§ PROVIDED MATERIAL

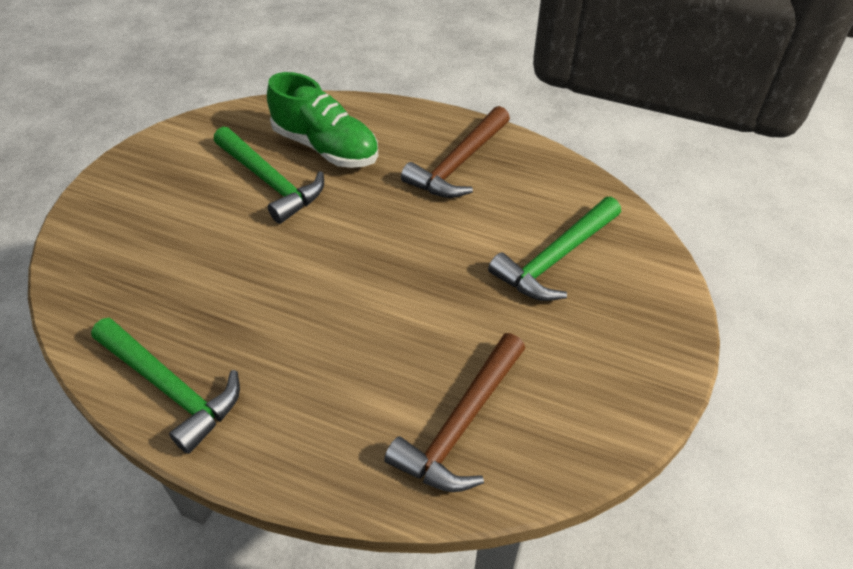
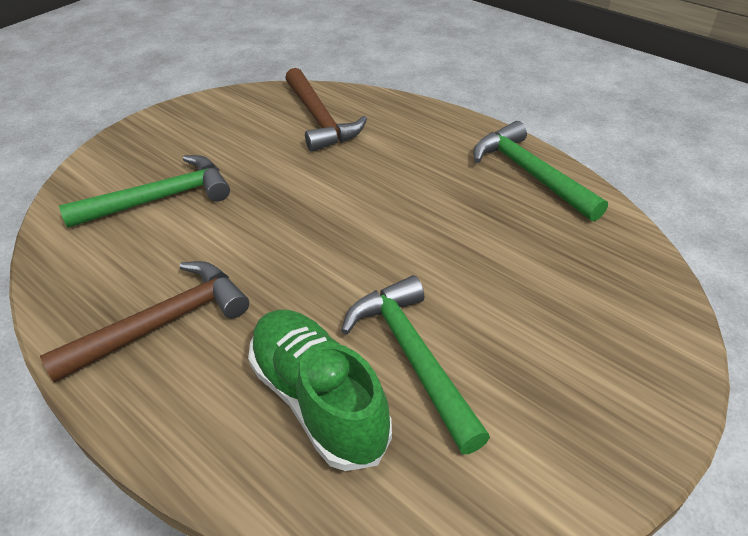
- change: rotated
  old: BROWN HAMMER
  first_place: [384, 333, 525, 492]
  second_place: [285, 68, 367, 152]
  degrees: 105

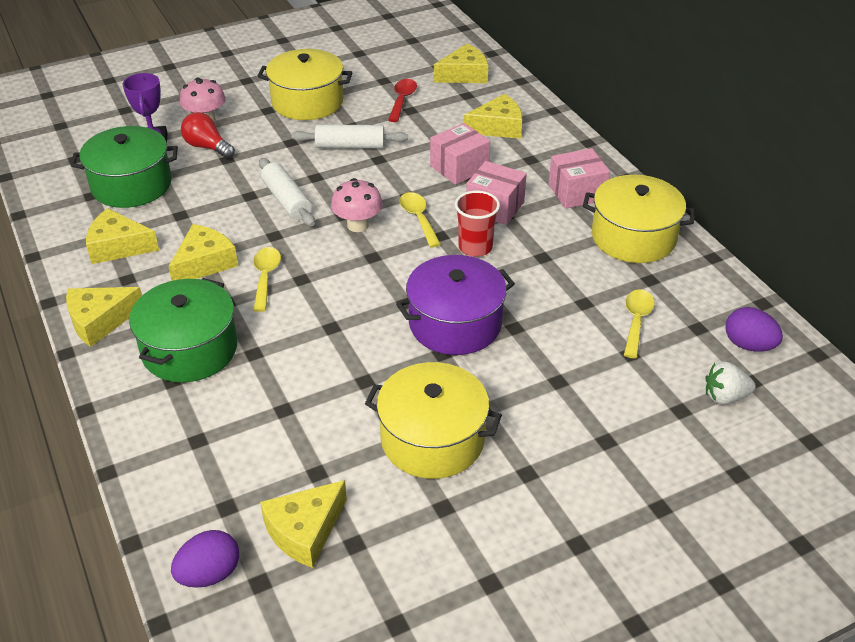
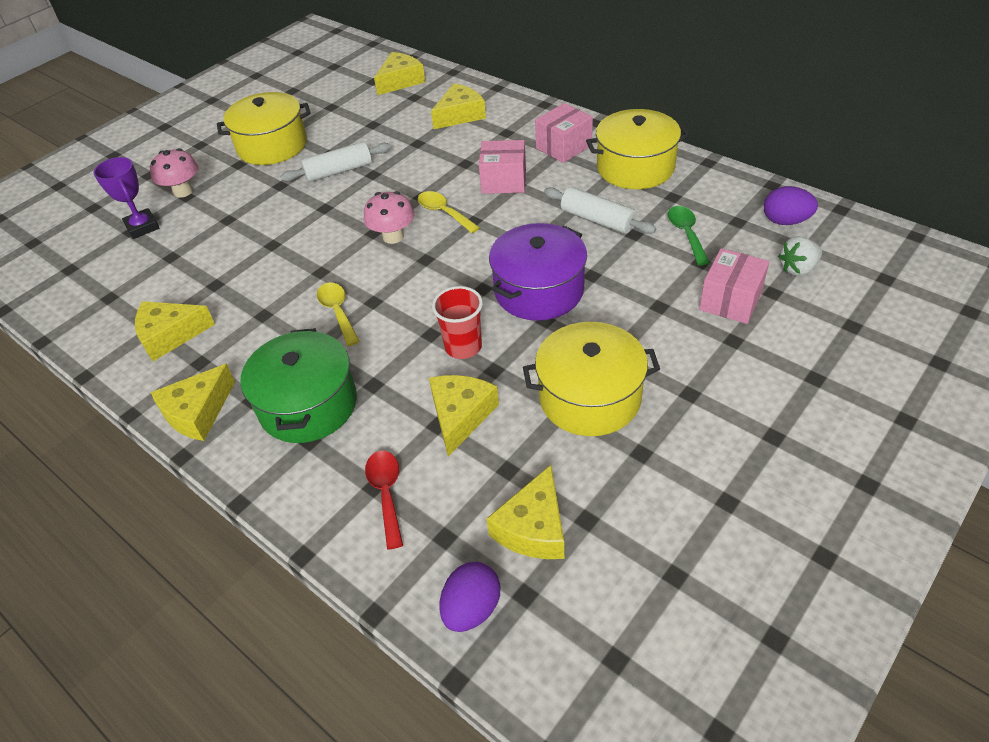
- change: shifted
  old: RED SPOON
  first_place: [388, 79, 417, 122]
  second_place: [365, 451, 403, 549]
- change: gone
  old: RED LIGHT BULB
  first_place: [181, 112, 235, 159]
- change: shifted
  old: PINK BOX
  first_place: [430, 123, 490, 185]
  second_place: [699, 248, 769, 324]
- change: gone
  old: GREEN POT
  first_place: [71, 126, 178, 208]
- change: shifted
  old: WHITE ROLLING PIN
  first_place: [259, 158, 315, 226]
  second_place: [544, 187, 656, 234]
- change: shifted
  old: RED CUP
  first_place: [455, 190, 500, 257]
  second_place: [432, 286, 483, 359]
- change: shifted
  old: YELLOW CHEESE
  first_place: [168, 224, 238, 281]
  second_place: [429, 375, 499, 456]
- change: repainted
  old: YELLOW SPOON
  new: GREEN SPOON
  first_place: [624, 289, 654, 358]
  second_place: [668, 206, 710, 266]

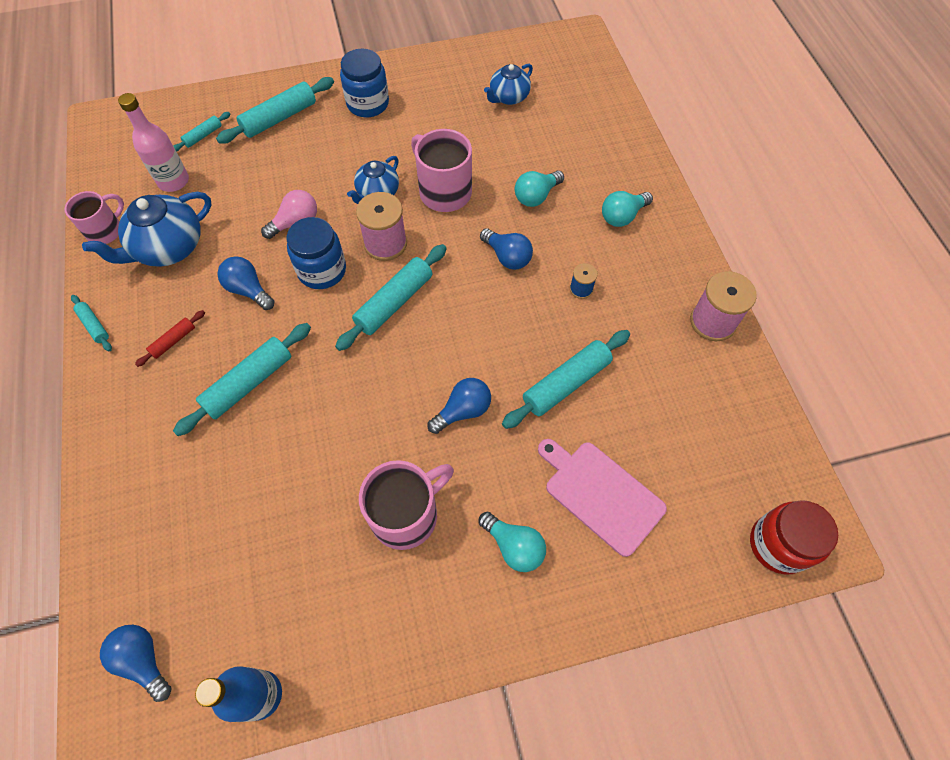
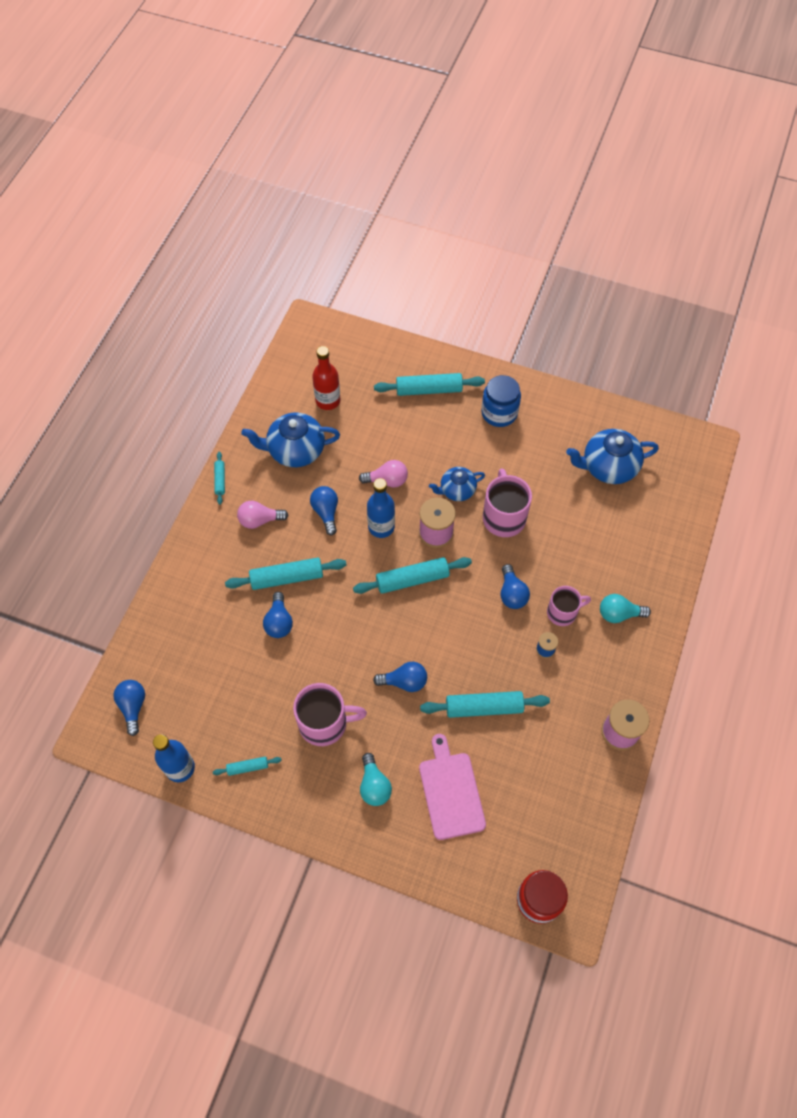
- change: scaled
  old: BLUE TEAPOT
  first_place: [484, 64, 533, 105]
  second_place: [566, 429, 659, 484]
  factor: 1.62
- change: repainted
  old: PINK BOTTLE
  new: RED BOTTLE
  first_place: [118, 93, 189, 192]
  second_place: [312, 346, 340, 410]
- change: shifted
  old: TURQUOISE ROLLING PIN
  first_place: [173, 112, 230, 152]
  second_place: [213, 757, 282, 776]
- change: gone
  old: TURQUOISE LIGHT BULB
  first_place: [515, 171, 564, 207]
- change: shifted
  old: PINK MUG
  first_place: [65, 191, 124, 244]
  second_place: [547, 586, 591, 626]
- change: swapped
  old: BLUE JAR
  new: BLUE BOTTLE
  first_place: [287, 217, 346, 289]
  second_place: [367, 478, 395, 538]
- change: swapped
  old: RED ROLLING PIN
  new: PINK LIGHT BULB
  first_place: [135, 310, 205, 367]
  second_place: [237, 501, 288, 529]
- change: new
  new: BLUE LIGHT BULB
  second_place: [263, 592, 293, 638]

§ YOUR INSTRUCTIONS
In the entries above, find the line with "second_place: [544, 187, 656, 234]" and the line with "second_place: [668, 206, 710, 266]", then set down exactly those two and every line between them, nothing else.

§ EXERCISE OUTPUT
  second_place: [544, 187, 656, 234]
- change: shifted
  old: RED CUP
  first_place: [455, 190, 500, 257]
  second_place: [432, 286, 483, 359]
- change: shifted
  old: YELLOW CHEESE
  first_place: [168, 224, 238, 281]
  second_place: [429, 375, 499, 456]
- change: repainted
  old: YELLOW SPOON
  new: GREEN SPOON
  first_place: [624, 289, 654, 358]
  second_place: [668, 206, 710, 266]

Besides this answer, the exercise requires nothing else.